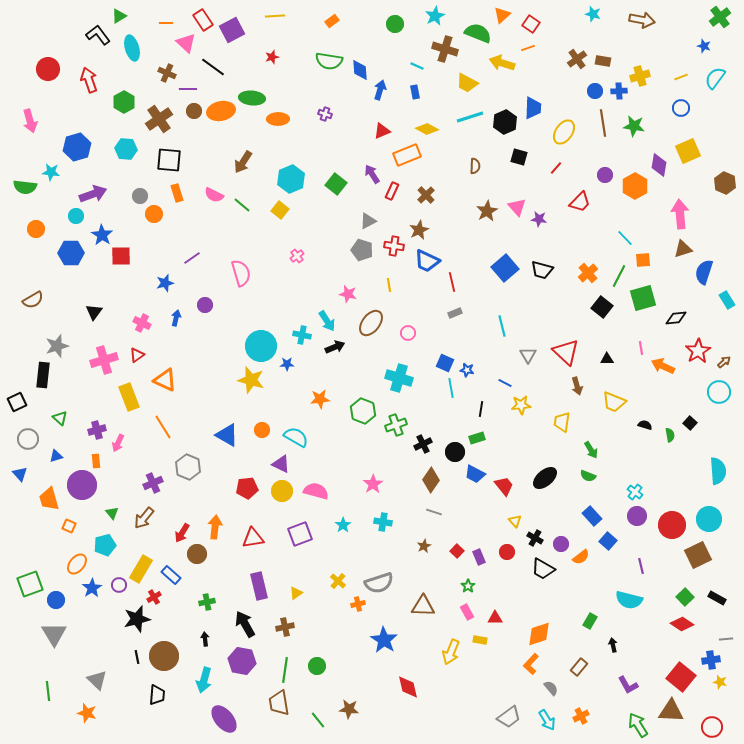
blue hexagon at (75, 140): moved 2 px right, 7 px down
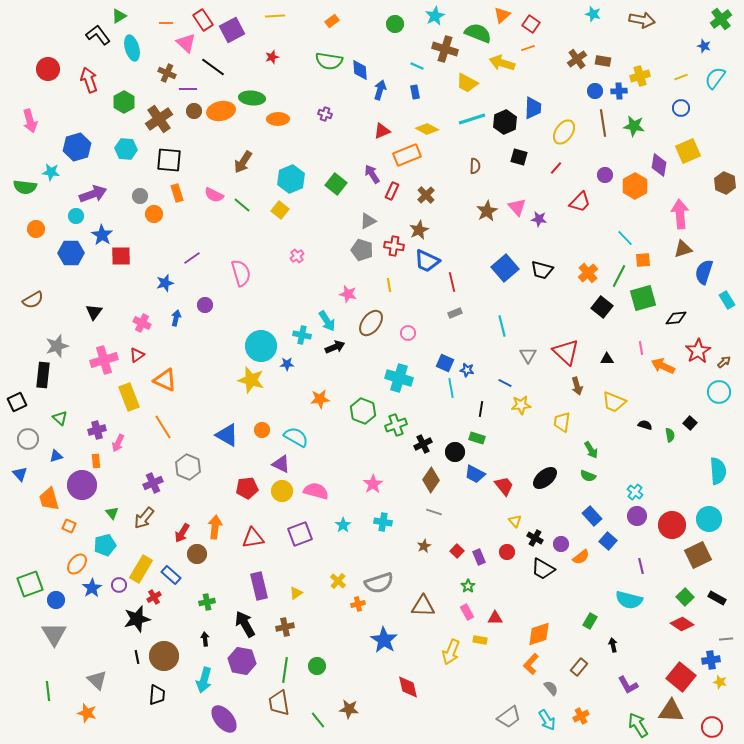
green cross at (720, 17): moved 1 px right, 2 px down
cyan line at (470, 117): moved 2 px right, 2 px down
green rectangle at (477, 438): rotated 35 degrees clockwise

============

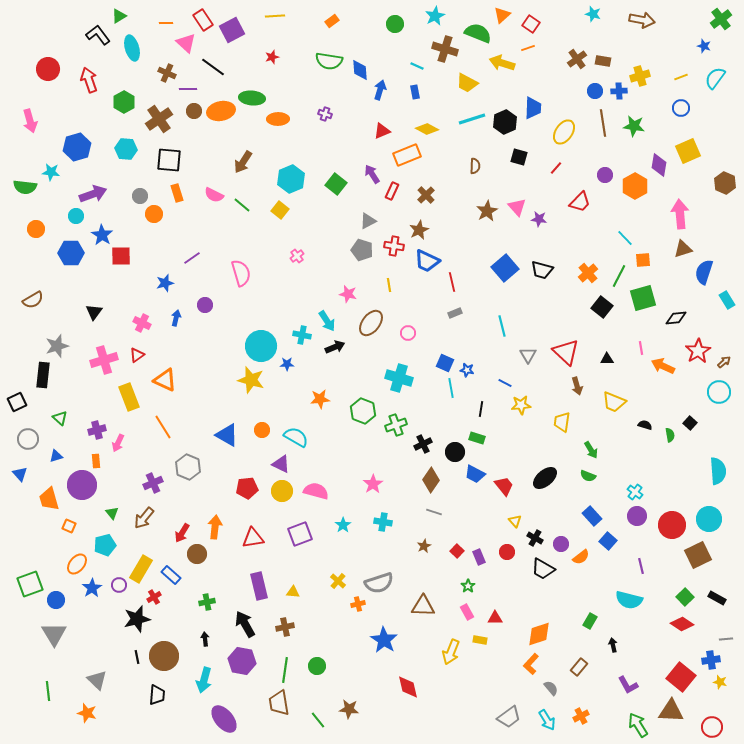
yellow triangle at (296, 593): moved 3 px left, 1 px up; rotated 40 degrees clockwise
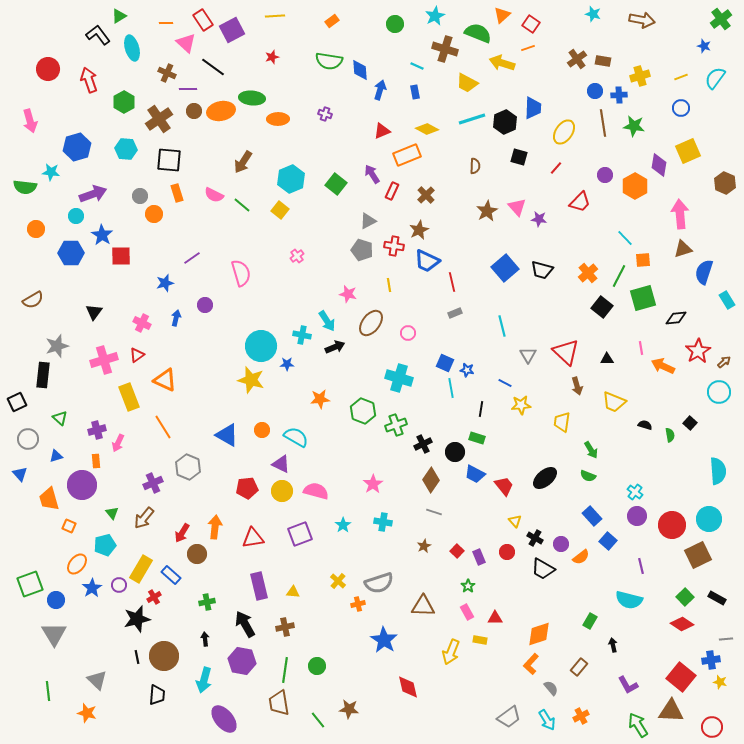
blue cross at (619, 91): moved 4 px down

============

Written problem: Update the entries between the lines holding "green cross at" and "green rectangle at", inclusive, changing "moved" to "shifted" and leaving everything else as it is. Return only those lines.

Exercise answer:
green cross at (720, 17): shifted 1 px right, 2 px down
cyan line at (470, 117): shifted 2 px right, 2 px down
green rectangle at (477, 438): rotated 35 degrees clockwise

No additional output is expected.